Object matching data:
------------------------------------

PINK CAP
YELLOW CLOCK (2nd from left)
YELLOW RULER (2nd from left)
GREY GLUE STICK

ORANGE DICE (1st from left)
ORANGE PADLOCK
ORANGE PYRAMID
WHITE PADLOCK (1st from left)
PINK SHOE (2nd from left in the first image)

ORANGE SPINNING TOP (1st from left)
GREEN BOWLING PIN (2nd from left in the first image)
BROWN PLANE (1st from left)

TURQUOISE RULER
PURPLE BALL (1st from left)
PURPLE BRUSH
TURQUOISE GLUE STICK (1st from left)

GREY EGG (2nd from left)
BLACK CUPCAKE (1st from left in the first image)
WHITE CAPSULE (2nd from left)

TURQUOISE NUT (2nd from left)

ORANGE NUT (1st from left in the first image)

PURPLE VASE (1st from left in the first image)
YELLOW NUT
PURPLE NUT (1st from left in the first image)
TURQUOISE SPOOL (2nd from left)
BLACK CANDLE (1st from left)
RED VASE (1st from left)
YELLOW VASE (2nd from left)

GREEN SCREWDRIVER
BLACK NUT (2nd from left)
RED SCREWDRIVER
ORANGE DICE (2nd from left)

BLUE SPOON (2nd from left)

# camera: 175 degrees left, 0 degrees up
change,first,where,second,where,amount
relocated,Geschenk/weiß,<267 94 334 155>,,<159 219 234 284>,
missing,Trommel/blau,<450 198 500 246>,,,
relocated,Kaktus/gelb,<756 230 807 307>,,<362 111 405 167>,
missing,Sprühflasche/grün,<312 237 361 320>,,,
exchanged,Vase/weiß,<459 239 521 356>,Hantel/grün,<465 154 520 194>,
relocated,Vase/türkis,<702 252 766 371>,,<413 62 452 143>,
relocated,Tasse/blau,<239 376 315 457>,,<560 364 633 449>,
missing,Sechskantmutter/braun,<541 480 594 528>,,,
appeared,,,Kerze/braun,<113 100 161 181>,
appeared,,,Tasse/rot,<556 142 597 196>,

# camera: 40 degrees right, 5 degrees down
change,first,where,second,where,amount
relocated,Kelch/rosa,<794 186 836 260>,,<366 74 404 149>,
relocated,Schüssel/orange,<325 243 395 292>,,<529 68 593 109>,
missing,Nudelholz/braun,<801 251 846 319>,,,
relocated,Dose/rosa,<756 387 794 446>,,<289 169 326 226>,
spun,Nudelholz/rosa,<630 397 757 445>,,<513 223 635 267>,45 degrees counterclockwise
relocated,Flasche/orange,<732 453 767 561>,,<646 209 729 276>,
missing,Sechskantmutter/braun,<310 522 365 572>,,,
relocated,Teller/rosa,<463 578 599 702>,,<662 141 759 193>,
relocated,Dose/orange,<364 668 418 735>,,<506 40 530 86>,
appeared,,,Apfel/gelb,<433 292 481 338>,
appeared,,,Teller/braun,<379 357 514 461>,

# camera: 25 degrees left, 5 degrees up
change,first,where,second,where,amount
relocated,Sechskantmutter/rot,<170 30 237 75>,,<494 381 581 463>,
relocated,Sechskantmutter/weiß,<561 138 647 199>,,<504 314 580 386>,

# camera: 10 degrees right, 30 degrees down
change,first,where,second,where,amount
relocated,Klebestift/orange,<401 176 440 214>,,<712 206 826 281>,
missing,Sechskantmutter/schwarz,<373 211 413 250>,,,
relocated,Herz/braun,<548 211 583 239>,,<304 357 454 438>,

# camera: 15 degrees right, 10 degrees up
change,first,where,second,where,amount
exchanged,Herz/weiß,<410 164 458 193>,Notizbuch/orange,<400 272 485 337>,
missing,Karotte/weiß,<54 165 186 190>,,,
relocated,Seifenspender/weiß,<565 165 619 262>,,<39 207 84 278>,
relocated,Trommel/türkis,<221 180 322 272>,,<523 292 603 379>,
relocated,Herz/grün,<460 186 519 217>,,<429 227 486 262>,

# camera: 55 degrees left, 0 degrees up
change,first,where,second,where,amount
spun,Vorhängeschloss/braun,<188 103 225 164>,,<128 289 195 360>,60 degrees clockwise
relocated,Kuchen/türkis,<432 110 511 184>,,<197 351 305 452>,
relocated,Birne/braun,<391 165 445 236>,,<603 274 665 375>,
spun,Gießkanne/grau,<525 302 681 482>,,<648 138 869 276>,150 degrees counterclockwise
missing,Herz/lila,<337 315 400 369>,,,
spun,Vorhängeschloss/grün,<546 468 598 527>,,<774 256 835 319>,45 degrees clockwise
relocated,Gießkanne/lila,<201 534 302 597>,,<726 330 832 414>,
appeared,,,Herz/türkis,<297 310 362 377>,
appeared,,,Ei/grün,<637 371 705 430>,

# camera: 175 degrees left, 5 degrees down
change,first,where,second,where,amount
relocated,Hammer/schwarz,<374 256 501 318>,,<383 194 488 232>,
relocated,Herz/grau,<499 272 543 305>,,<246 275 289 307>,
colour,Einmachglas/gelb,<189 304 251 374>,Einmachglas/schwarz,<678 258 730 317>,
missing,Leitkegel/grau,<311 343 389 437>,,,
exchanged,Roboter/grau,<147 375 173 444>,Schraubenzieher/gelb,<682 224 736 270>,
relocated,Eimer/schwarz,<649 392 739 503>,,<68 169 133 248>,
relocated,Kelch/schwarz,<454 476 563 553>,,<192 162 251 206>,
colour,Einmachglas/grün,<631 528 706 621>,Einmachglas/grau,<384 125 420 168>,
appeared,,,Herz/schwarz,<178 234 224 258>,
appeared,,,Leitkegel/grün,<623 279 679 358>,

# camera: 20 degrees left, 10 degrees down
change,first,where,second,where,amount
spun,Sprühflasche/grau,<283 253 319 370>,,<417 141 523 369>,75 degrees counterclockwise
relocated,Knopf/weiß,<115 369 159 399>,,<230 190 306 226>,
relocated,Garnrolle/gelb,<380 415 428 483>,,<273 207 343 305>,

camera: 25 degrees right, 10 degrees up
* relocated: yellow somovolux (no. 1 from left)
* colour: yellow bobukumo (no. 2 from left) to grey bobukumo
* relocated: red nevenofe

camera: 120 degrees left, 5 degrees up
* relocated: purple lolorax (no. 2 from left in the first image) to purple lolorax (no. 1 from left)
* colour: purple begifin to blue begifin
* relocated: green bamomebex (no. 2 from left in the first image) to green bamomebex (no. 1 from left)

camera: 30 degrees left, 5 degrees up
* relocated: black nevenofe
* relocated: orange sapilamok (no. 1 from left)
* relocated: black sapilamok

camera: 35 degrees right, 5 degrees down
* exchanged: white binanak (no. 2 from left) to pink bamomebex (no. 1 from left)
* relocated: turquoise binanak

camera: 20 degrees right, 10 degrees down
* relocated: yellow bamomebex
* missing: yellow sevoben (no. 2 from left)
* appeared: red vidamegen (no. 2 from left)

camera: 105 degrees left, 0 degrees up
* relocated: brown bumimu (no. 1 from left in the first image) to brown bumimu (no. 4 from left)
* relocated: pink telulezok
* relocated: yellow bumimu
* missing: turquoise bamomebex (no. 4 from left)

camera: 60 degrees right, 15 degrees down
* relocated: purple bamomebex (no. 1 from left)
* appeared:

------------------------------------

> WORK ORDER: Make a copy of each line in the records that has the word "blau".

> RESPONSE:
missing,Trommel/blau,<450 198 500 246>,,,
relocated,Tasse/blau,<239 376 315 457>,,<560 364 633 449>,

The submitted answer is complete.